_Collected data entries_
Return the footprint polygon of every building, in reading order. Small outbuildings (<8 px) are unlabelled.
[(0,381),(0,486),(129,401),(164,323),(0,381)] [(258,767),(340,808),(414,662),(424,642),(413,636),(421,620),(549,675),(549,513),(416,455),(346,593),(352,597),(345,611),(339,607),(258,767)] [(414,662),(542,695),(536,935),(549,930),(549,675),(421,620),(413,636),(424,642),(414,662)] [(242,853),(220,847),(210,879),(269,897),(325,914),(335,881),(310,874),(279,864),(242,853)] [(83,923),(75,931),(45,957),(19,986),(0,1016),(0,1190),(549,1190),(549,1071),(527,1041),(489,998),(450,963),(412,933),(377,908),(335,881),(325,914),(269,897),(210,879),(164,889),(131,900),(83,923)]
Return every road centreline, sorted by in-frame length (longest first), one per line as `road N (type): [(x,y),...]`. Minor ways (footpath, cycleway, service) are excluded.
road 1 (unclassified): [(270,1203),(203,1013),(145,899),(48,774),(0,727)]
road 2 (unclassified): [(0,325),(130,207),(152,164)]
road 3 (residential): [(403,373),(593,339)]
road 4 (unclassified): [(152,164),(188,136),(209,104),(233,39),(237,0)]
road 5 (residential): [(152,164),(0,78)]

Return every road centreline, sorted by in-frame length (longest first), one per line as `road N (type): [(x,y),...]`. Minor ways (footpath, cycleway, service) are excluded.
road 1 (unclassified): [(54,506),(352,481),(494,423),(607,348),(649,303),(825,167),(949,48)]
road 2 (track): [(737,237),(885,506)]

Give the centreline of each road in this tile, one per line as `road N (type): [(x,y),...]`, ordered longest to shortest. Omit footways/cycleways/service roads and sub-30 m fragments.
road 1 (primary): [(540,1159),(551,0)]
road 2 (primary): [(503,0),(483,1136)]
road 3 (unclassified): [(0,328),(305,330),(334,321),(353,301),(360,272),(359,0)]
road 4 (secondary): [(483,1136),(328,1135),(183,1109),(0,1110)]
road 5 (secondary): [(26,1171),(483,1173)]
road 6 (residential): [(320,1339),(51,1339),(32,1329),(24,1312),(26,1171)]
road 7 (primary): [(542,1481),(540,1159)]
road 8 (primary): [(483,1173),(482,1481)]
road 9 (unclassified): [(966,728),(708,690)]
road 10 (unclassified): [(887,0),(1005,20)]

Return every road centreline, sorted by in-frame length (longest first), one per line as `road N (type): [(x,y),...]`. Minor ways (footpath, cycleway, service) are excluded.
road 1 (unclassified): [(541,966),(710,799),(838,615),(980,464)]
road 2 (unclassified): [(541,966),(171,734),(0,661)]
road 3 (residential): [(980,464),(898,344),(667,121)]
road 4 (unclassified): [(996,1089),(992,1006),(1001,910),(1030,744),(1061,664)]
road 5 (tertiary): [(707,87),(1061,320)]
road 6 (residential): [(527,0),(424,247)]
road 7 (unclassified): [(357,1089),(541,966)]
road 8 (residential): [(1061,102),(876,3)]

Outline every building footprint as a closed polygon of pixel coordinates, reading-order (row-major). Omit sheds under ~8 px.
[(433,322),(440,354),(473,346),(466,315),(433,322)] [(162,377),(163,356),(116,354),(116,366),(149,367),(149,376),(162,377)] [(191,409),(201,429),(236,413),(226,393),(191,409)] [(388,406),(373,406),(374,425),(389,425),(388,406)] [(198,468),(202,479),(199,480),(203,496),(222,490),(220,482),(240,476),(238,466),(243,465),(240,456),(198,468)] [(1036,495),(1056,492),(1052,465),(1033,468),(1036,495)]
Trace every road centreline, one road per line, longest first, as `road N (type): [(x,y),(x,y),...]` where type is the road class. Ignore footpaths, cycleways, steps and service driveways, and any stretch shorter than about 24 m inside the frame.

_WORK INSTRUCTION_
Could you retype every record above exactly as it appears?

_SOLUTION TO THIS TASK_
Return the footprint polygon of every building, in reading order. Small outbuildings (<8 px) are unlabelled.
[(0,381),(0,486),(129,401),(164,323),(0,381)] [(258,767),(340,808),(414,662),(424,642),(413,636),(421,620),(549,675),(549,513),(416,455),(346,593),(352,597),(345,611),(339,607),(258,767)] [(414,662),(542,695),(536,935),(549,930),(549,675),(421,620),(413,636),(424,642),(414,662)] [(242,853),(220,847),(210,879),(269,897),(325,914),(335,881),(310,874),(279,864),(242,853)] [(83,923),(75,931),(45,957),(19,986),(0,1016),(0,1190),(549,1190),(549,1071),(527,1041),(489,998),(450,963),(412,933),(377,908),(335,881),(325,914),(269,897),(210,879),(164,889),(131,900),(83,923)]
Return every road centreline, sorted by in-frame length (longest first), one per line as `road N (type): [(x,y),...]`. Minor ways (footpath, cycleway, service) are excluded.
road 1 (unclassified): [(270,1203),(203,1013),(145,899),(48,774),(0,727)]
road 2 (unclassified): [(0,325),(130,207),(152,164)]
road 3 (residential): [(403,373),(593,339)]
road 4 (unclassified): [(152,164),(188,136),(209,104),(233,39),(237,0)]
road 5 (residential): [(152,164),(0,78)]

Return every road centreline, sorted by in-frame length (longest first), one per line as `road N (type): [(x,y),...]`. Minor ways (footpath, cycleway, service) are excluded.
road 1 (unclassified): [(54,506),(352,481),(494,423),(607,348),(649,303),(825,167),(949,48)]
road 2 (track): [(737,237),(885,506)]

Give the centreline of each road in this tile, one per line as `road N (type): [(x,y),...]`, ordered longest to shortest. Omit footways/cycleways/service roads and sub-30 m fragments.
road 1 (primary): [(540,1159),(551,0)]
road 2 (primary): [(503,0),(483,1136)]
road 3 (unclassified): [(0,328),(305,330),(334,321),(353,301),(360,272),(359,0)]
road 4 (secondary): [(483,1136),(328,1135),(183,1109),(0,1110)]
road 5 (secondary): [(26,1171),(483,1173)]
road 6 (residential): [(320,1339),(51,1339),(32,1329),(24,1312),(26,1171)]
road 7 (primary): [(542,1481),(540,1159)]
road 8 (primary): [(483,1173),(482,1481)]
road 9 (unclassified): [(966,728),(708,690)]
road 10 (unclassified): [(887,0),(1005,20)]

Return every road centreline, sorted by in-frame length (longest first), one per line as `road N (type): [(x,y),...]`. Minor ways (footpath, cycleway, service) are excluded.
road 1 (unclassified): [(541,966),(710,799),(838,615),(980,464)]
road 2 (unclassified): [(541,966),(171,734),(0,661)]
road 3 (residential): [(980,464),(898,344),(667,121)]
road 4 (unclassified): [(996,1089),(992,1006),(1001,910),(1030,744),(1061,664)]
road 5 (tertiary): [(707,87),(1061,320)]
road 6 (residential): [(527,0),(424,247)]
road 7 (unclassified): [(357,1089),(541,966)]
road 8 (residential): [(1061,102),(876,3)]

Outline every building footprint as a closed polygon of pixel coordinates, reading-order (row-major). Omit sheds under ~8 px.
[(433,322),(440,354),(473,346),(466,315),(433,322)] [(162,377),(163,356),(116,354),(116,366),(149,367),(149,376),(162,377)] [(191,409),(201,429),(236,413),(226,393),(191,409)] [(388,406),(373,406),(374,425),(389,425),(388,406)] [(198,468),(202,479),(199,480),(203,496),(222,490),(220,482),(240,476),(238,466),(243,465),(240,456),(198,468)] [(1036,495),(1056,492),(1052,465),(1033,468),(1036,495)]
Trace every road centreline, one road per line, longest first, as `road N (type): [(x,y),(x,y),...]` where type is the road class. Ignore footpaths, cycleways, steps and service driveways, and any stretch shorter than about 24 m inside the frame.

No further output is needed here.